Please produce an exact transcription of the lines from the one containing "R11: 82k (N2, N22) -> 82k (COM, N2)" through the last line of the entries, leaving out every picture.
*** Extracted material
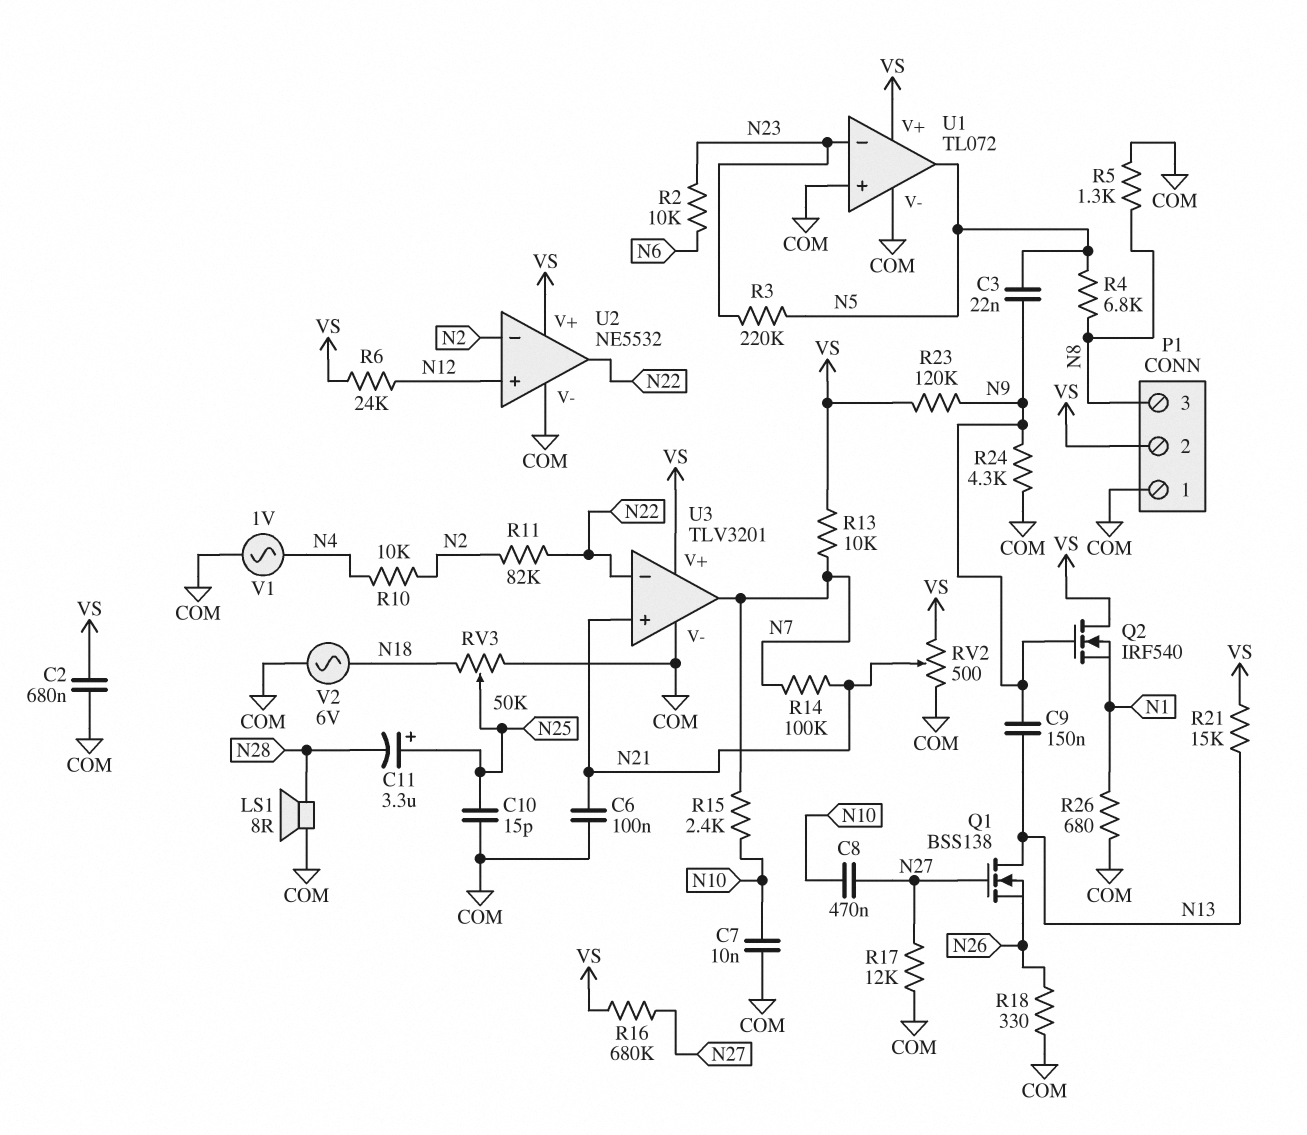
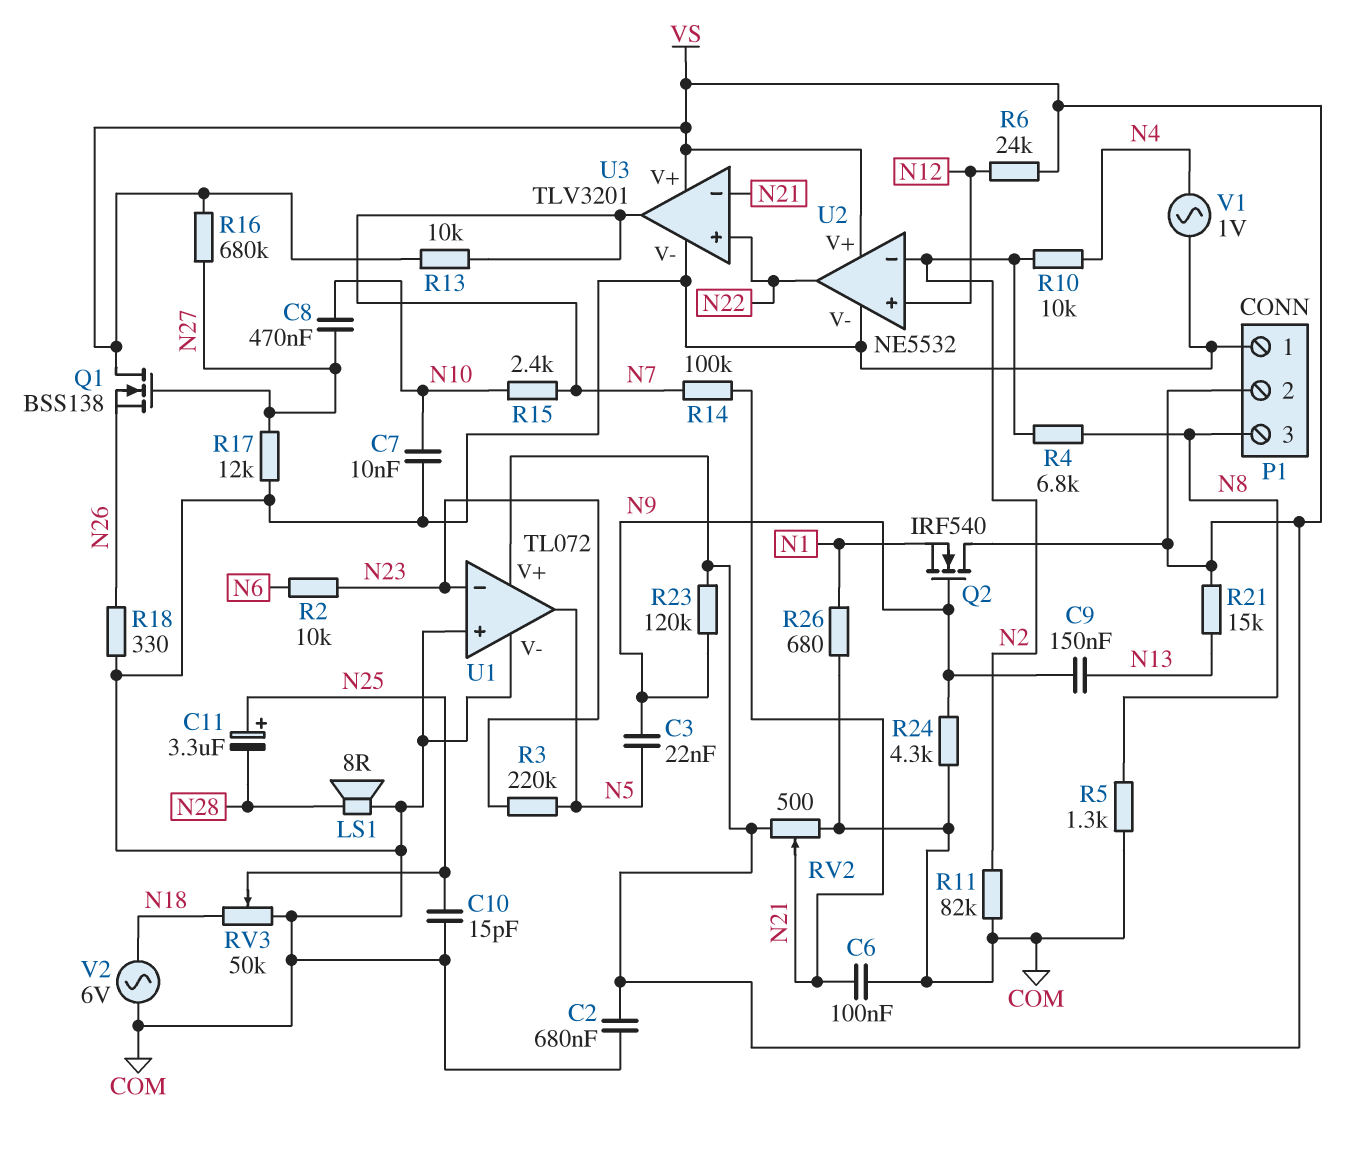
Q1: NMOS BSS138 (G N27, D N13, S N26) -> NMOS BSS138 (G N27, D VS, S N26)
R4: 6.8k (N5, N8) -> 6.8k (N2, N8)
R11: 82k (N2, N22) -> 82k (COM, N2)
U3 pin in+: N21 -> N22
U3 pin in-: N22 -> N21

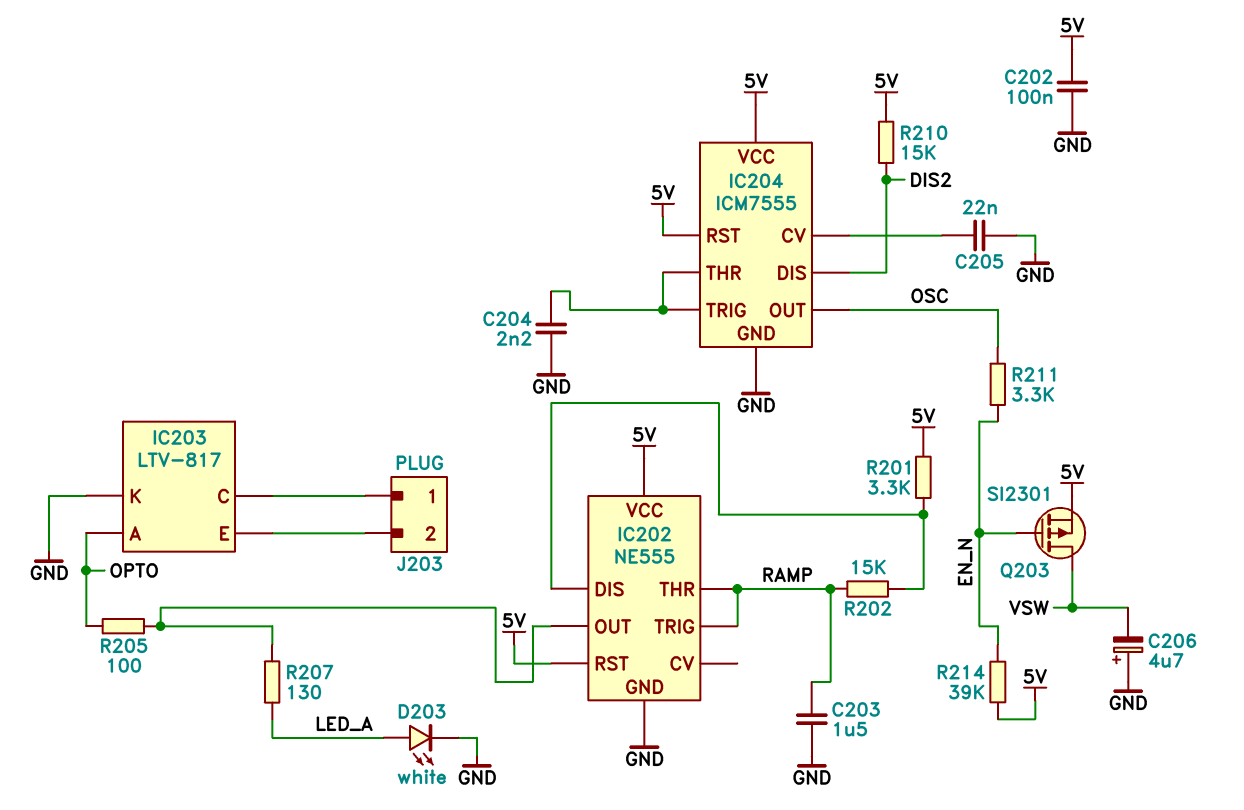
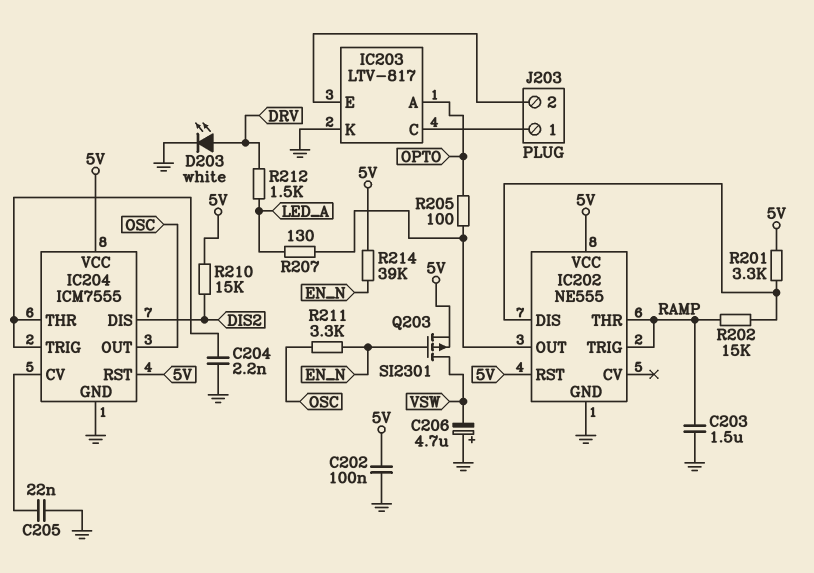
D203: LED white (A LED_A, K GND) -> LED white (A DRV, K GND)
R212: none -> 1.5k (DRV, LED_A)

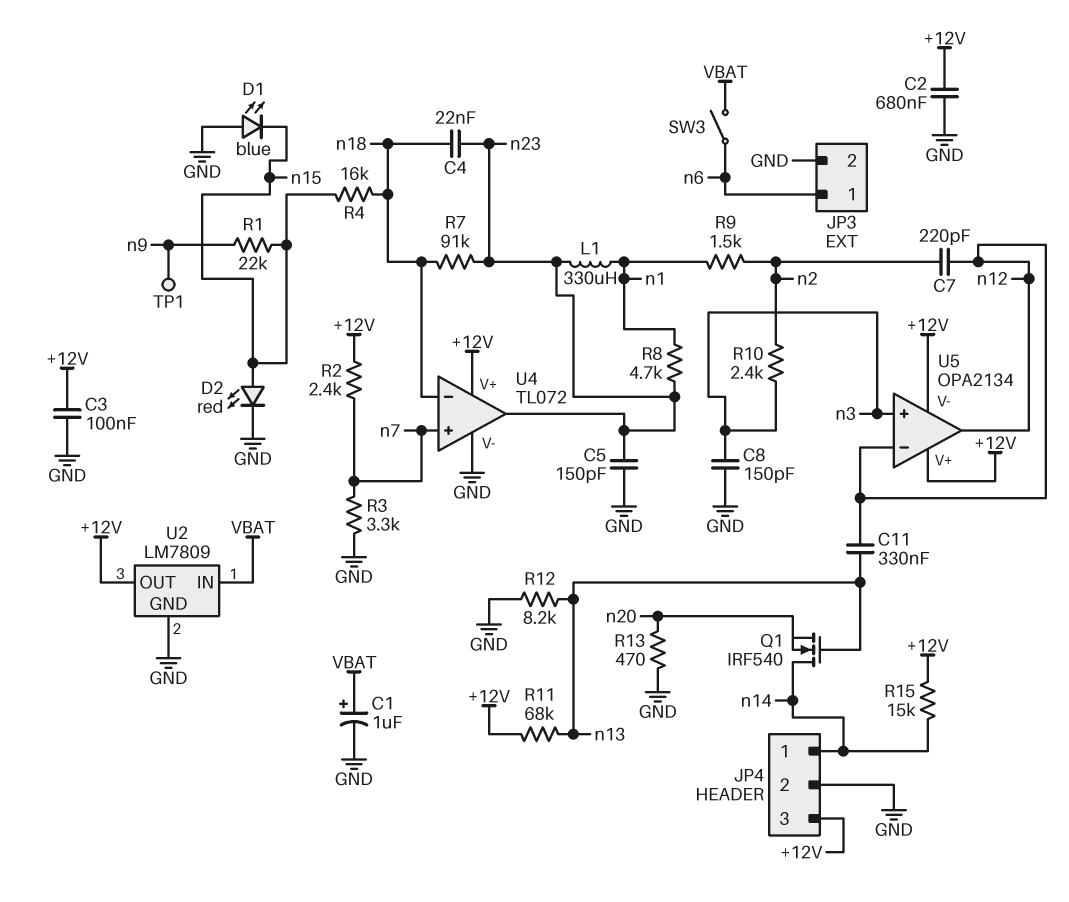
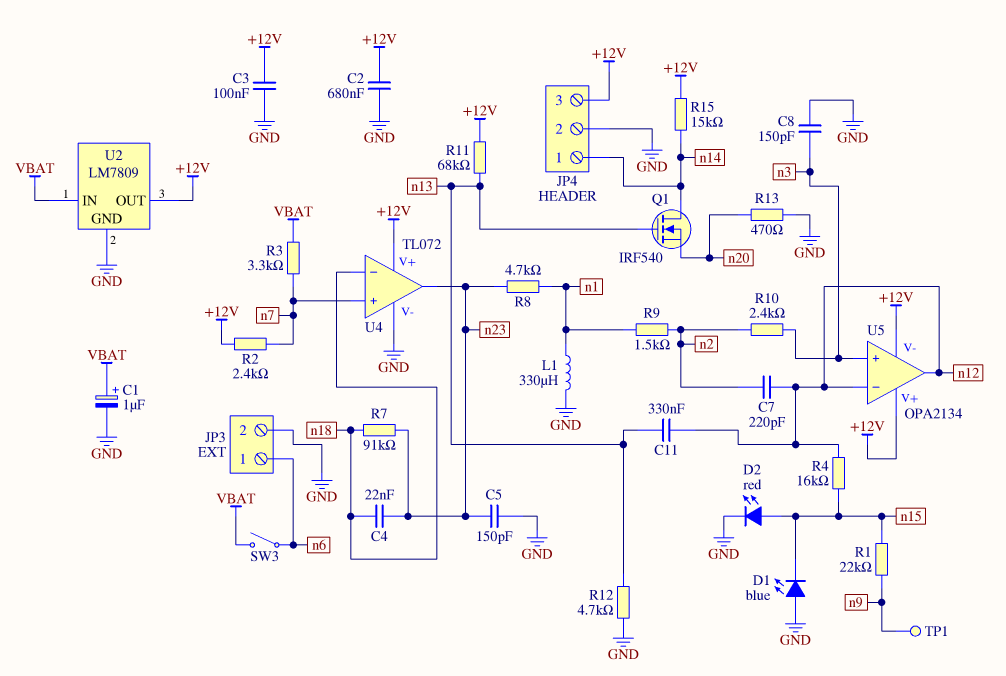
L1: 330uH (n1, n23) -> 330uH (GND, n1)
R3: 3.3k (GND, n7) -> 3.3k (VBAT, n7)
R4: 16k (n15, n18) -> 16k (n12, n15)
R12: 8.2k (GND, n13) -> 4.7k (GND, n13)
******
Response to this exercise:
R11: 82k (N2, N22) -> 82k (COM, N2)
U3 pin in+: N21 -> N22
U3 pin in-: N22 -> N21

D203: LED white (A LED_A, K GND) -> LED white (A DRV, K GND)
R212: none -> 1.5k (DRV, LED_A)

L1: 330uH (n1, n23) -> 330uH (GND, n1)
R3: 3.3k (GND, n7) -> 3.3k (VBAT, n7)
R4: 16k (n15, n18) -> 16k (n12, n15)
R12: 8.2k (GND, n13) -> 4.7k (GND, n13)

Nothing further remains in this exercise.